Pull out each line of the records below that contains the string "Violine". Letter case counts.

## Stored entries:
============
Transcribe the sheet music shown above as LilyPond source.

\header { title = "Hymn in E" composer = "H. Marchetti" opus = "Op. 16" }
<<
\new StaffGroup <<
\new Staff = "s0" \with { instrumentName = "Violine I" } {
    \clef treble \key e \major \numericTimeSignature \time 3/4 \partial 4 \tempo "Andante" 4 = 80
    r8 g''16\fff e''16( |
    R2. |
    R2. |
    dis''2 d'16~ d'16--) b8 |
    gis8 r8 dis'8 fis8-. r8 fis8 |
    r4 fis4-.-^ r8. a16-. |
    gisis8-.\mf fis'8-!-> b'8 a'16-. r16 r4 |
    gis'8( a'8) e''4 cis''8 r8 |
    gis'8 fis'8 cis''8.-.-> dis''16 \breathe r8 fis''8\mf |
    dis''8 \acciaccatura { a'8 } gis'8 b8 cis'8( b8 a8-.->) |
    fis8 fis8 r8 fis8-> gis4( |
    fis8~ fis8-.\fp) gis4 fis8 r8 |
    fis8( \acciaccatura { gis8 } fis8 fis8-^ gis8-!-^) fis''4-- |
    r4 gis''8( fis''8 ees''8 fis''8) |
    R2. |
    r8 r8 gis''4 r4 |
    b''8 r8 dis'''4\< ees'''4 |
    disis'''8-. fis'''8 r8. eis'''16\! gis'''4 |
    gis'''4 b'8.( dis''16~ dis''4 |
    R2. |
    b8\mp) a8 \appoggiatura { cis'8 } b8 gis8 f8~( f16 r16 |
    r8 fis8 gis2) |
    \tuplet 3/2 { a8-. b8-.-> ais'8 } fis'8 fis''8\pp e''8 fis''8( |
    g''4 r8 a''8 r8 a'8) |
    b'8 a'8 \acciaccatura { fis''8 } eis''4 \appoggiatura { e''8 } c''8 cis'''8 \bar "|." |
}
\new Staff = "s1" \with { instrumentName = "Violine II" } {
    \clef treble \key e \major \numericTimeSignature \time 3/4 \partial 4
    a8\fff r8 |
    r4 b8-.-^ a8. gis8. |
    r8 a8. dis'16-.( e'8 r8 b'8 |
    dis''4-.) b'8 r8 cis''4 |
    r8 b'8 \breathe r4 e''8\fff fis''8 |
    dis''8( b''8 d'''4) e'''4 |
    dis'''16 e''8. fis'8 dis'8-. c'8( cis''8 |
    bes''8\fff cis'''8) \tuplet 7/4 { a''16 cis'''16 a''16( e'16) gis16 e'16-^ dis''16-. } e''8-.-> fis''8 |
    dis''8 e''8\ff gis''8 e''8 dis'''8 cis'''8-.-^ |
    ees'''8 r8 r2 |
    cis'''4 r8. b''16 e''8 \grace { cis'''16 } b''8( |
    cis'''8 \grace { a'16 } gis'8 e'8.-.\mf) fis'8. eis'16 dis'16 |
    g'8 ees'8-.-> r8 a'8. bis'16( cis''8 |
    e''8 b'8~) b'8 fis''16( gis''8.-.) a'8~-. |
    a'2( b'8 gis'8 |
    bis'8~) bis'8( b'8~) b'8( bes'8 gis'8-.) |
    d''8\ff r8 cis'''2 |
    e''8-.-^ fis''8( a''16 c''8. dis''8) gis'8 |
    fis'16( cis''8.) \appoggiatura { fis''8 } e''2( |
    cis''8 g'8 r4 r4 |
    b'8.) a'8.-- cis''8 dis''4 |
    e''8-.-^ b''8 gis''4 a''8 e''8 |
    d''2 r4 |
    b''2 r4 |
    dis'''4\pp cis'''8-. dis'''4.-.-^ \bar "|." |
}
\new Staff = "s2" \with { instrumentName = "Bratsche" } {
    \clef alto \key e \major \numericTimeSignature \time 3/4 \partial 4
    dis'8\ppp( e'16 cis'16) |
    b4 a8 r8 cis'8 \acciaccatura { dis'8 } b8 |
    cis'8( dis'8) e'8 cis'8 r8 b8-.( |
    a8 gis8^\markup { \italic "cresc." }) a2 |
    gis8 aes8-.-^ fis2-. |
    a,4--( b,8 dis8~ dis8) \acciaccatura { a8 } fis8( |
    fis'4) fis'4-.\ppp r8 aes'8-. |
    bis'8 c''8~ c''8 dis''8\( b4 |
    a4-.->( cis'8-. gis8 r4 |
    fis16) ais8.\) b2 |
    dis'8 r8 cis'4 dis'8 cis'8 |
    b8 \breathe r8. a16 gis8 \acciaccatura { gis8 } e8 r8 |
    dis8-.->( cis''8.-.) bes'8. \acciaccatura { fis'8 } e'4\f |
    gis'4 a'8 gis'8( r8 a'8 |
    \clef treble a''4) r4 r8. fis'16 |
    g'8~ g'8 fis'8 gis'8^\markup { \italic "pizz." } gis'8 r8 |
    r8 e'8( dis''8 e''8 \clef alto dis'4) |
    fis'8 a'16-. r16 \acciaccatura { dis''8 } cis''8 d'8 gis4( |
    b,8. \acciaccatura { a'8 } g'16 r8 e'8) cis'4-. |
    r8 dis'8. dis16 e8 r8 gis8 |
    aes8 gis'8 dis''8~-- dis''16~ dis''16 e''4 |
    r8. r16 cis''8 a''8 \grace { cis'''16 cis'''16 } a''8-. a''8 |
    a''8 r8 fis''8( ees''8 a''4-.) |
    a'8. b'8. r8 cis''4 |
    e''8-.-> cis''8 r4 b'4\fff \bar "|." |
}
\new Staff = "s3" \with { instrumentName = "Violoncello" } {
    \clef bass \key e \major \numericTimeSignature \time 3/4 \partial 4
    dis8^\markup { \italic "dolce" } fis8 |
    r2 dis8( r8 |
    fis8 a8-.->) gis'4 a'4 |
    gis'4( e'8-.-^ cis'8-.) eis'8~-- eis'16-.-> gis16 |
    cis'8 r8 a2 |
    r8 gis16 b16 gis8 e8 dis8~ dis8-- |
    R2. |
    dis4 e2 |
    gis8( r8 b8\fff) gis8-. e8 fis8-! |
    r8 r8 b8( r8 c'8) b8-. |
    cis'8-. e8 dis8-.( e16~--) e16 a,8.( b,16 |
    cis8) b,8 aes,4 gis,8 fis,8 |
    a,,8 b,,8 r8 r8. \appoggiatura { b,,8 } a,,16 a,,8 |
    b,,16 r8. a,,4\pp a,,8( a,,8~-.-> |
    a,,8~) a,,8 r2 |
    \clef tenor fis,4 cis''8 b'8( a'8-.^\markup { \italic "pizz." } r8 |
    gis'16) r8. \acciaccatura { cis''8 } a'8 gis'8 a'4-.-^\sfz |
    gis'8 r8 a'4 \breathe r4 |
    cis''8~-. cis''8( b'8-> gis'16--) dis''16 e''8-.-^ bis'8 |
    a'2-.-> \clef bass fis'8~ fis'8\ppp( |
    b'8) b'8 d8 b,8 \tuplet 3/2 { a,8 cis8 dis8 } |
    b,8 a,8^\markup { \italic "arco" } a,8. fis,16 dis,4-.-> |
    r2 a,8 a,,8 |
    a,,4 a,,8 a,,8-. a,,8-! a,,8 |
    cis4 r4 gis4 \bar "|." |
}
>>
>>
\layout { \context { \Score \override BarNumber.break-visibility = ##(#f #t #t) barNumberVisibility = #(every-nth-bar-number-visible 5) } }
============
## Solved exercise:
\new Staff = "s0" \with { instrumentName = "Violine I" } {
\new Staff = "s1" \with { instrumentName = "Violine II" } {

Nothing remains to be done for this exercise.